**Task statement:**
List each line in the records below that contains the string "markup".

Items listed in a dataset
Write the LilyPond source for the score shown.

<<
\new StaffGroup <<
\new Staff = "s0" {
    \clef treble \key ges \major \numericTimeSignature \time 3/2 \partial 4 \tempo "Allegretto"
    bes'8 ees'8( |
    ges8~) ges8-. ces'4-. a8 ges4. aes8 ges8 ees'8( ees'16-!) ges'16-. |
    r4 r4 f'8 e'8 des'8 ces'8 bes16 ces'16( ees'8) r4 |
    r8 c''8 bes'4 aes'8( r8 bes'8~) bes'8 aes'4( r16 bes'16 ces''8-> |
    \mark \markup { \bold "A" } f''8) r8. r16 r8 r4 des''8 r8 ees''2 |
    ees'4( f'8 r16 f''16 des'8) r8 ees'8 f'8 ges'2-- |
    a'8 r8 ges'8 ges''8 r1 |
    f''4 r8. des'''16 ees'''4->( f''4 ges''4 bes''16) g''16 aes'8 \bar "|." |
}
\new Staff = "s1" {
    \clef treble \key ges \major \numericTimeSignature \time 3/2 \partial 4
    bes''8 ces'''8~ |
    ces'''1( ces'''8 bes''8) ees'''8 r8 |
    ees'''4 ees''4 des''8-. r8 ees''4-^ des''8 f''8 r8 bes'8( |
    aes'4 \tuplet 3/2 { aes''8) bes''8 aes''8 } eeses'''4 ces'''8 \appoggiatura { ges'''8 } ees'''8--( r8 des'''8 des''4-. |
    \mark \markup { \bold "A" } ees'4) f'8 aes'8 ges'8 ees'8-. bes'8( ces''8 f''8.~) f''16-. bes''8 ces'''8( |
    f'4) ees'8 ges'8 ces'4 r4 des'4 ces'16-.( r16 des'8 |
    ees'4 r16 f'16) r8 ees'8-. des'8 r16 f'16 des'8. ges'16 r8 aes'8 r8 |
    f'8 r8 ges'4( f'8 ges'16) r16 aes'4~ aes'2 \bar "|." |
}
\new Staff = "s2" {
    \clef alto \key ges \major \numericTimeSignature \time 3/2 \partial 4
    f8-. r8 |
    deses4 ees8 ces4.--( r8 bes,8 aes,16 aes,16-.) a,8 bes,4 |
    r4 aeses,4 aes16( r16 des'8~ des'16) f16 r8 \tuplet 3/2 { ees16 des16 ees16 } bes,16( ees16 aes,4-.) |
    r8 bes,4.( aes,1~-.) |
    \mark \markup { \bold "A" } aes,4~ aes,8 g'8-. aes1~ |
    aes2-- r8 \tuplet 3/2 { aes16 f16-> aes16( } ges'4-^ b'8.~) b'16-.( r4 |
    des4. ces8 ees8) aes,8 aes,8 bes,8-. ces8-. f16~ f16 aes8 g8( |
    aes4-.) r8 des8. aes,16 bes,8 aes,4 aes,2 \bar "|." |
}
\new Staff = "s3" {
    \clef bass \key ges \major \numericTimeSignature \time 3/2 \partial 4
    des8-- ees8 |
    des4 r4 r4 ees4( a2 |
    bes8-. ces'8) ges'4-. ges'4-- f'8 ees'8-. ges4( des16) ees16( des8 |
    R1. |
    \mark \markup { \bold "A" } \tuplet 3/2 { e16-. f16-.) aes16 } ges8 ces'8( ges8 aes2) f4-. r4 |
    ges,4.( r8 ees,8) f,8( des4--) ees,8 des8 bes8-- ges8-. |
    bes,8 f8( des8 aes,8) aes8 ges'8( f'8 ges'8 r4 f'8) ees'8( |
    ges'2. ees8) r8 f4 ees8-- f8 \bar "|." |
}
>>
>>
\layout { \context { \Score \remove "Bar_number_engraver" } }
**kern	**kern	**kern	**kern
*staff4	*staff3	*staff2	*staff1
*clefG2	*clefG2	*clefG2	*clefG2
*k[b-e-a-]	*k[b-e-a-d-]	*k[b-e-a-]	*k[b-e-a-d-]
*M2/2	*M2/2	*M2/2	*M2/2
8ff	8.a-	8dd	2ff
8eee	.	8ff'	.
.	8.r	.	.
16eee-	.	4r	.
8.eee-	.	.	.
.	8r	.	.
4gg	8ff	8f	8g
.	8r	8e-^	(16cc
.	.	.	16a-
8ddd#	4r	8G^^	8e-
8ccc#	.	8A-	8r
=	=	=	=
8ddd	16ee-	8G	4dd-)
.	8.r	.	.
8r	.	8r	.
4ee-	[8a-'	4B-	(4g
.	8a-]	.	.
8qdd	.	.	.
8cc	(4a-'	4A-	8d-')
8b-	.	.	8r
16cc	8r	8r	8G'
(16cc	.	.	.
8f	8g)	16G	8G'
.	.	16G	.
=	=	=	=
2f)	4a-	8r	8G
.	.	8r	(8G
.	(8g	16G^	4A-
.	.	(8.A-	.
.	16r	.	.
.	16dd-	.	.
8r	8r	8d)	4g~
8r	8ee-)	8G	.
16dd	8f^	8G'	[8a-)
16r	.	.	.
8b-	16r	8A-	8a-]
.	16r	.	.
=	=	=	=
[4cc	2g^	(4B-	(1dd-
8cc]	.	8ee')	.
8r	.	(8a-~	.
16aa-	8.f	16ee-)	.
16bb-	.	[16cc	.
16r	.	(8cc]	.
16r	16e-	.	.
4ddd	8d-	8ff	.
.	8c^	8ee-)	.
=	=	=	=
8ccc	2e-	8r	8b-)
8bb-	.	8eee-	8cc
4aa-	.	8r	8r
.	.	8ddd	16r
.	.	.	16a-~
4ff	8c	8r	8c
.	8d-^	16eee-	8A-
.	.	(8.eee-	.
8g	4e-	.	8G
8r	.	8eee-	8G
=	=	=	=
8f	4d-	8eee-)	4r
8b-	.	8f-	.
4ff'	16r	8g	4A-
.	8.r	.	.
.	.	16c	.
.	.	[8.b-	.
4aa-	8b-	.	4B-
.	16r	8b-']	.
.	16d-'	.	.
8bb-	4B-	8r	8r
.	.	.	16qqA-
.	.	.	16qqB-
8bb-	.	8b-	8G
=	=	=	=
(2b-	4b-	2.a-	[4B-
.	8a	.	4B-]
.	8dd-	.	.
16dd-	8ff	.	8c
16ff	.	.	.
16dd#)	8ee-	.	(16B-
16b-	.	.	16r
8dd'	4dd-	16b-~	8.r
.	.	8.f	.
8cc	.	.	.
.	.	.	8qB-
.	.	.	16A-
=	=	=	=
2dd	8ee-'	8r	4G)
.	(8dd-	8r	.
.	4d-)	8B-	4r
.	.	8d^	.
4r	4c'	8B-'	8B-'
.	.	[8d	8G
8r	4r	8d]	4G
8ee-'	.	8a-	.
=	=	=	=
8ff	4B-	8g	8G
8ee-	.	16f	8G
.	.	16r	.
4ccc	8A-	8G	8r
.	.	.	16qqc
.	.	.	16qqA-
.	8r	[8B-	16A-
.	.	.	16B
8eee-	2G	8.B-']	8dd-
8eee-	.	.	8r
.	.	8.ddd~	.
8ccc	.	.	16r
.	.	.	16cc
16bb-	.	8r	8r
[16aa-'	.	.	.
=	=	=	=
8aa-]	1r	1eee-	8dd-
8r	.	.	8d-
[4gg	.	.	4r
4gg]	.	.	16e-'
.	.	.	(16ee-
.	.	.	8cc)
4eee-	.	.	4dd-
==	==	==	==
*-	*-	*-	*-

**Task solution:**
    \mark \markup { \bold "A" } f''8) r8. r16 r8 r4 des''8 r8 ees''2 |
    \mark \markup { \bold "A" } ees'4) f'8 aes'8 ges'8 ees'8-. bes'8( ces''8 f''8.~) f''16-. bes''8 ces'''8( |
    \mark \markup { \bold "A" } aes,4~ aes,8 g'8-. aes1~ |
    \mark \markup { \bold "A" } \tuplet 3/2 { e16-. f16-.) aes16 } ges8 ces'8( ges8 aes2) f4-. r4 |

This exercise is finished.